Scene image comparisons
::::

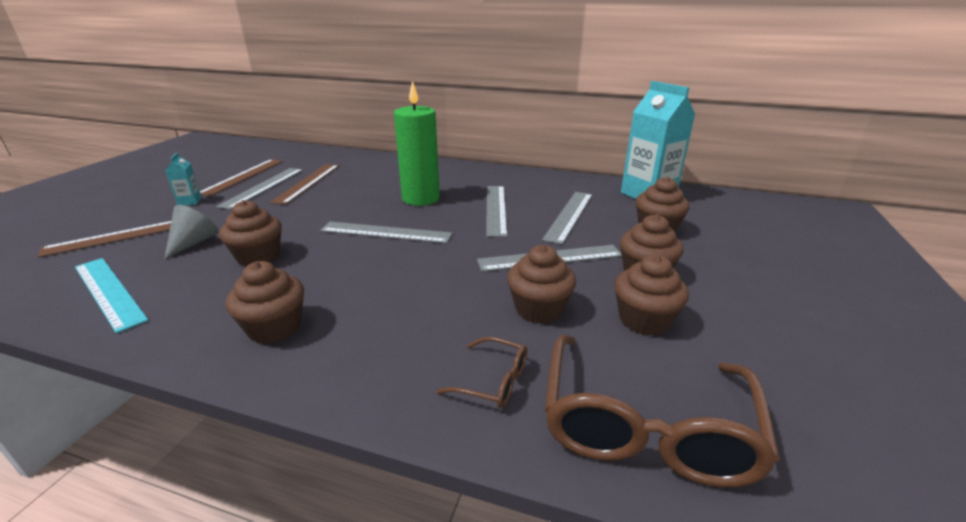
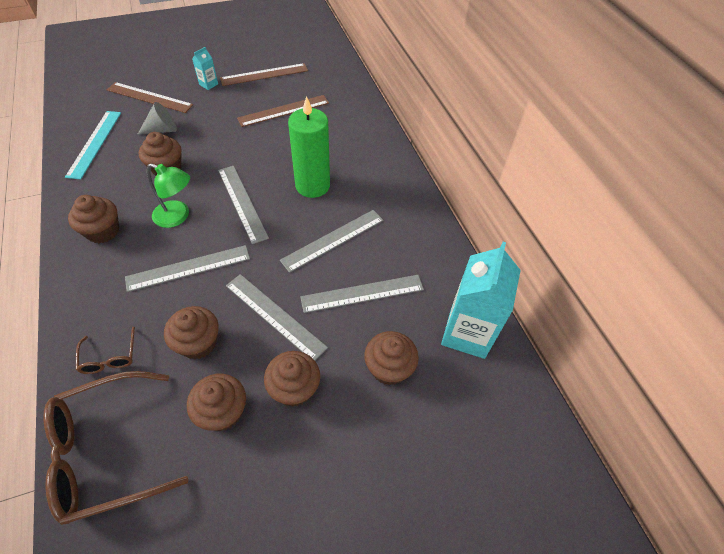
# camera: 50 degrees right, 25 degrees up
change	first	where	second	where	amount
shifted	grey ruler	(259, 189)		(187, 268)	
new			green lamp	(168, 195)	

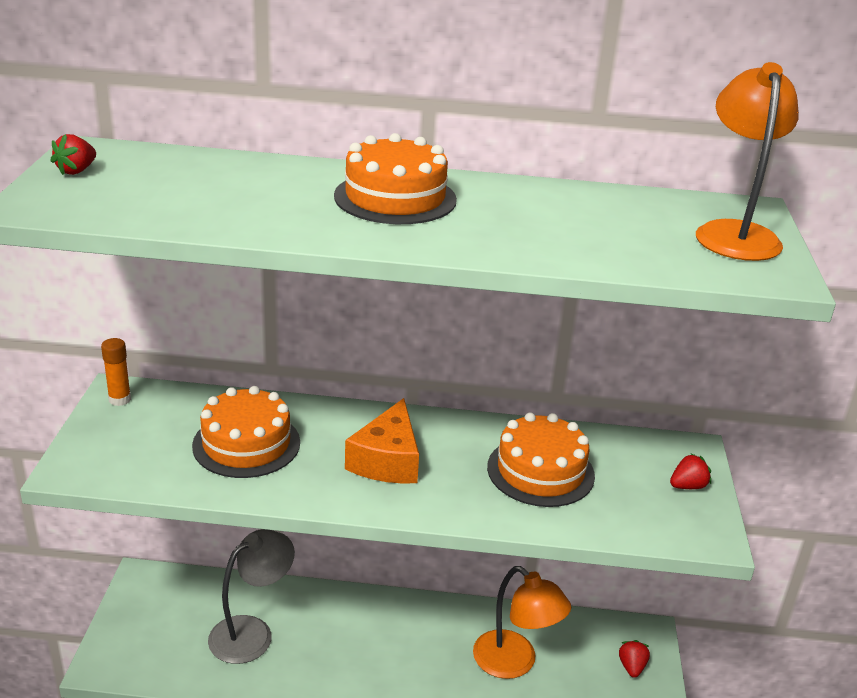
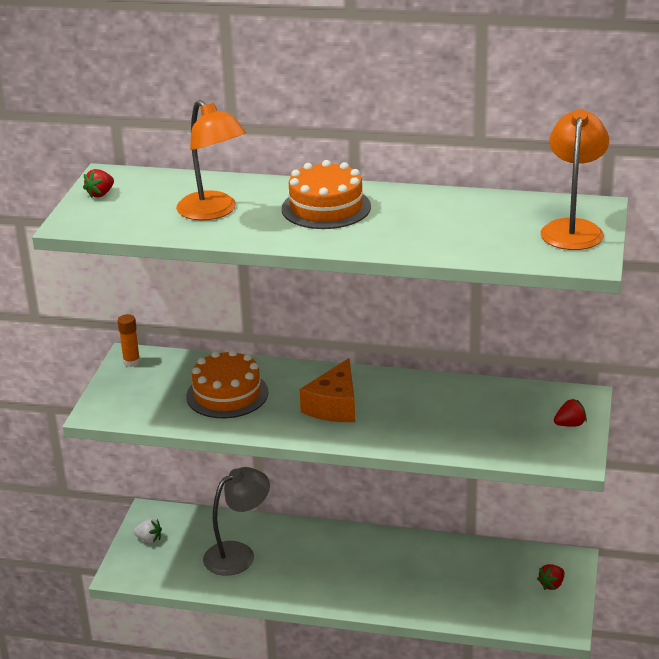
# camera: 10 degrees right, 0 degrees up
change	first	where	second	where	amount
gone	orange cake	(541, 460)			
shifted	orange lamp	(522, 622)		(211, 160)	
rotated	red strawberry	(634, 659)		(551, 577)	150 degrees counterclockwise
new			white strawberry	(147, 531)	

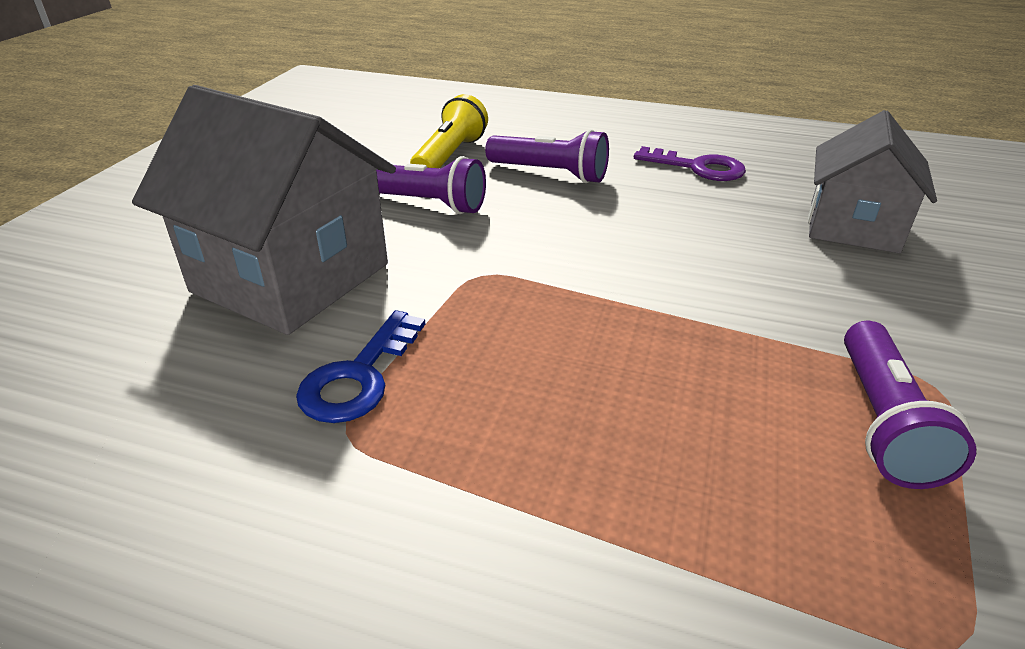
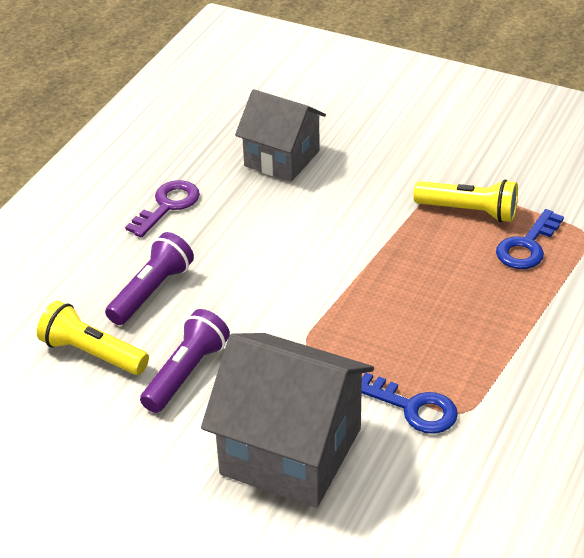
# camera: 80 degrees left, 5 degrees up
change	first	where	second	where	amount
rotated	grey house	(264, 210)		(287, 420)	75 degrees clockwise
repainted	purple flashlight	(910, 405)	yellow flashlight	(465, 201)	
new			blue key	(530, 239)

::::

Show the lines above with "orange".

gone	orange cake	(541, 460)			
shifted	orange lamp	(522, 622)		(211, 160)	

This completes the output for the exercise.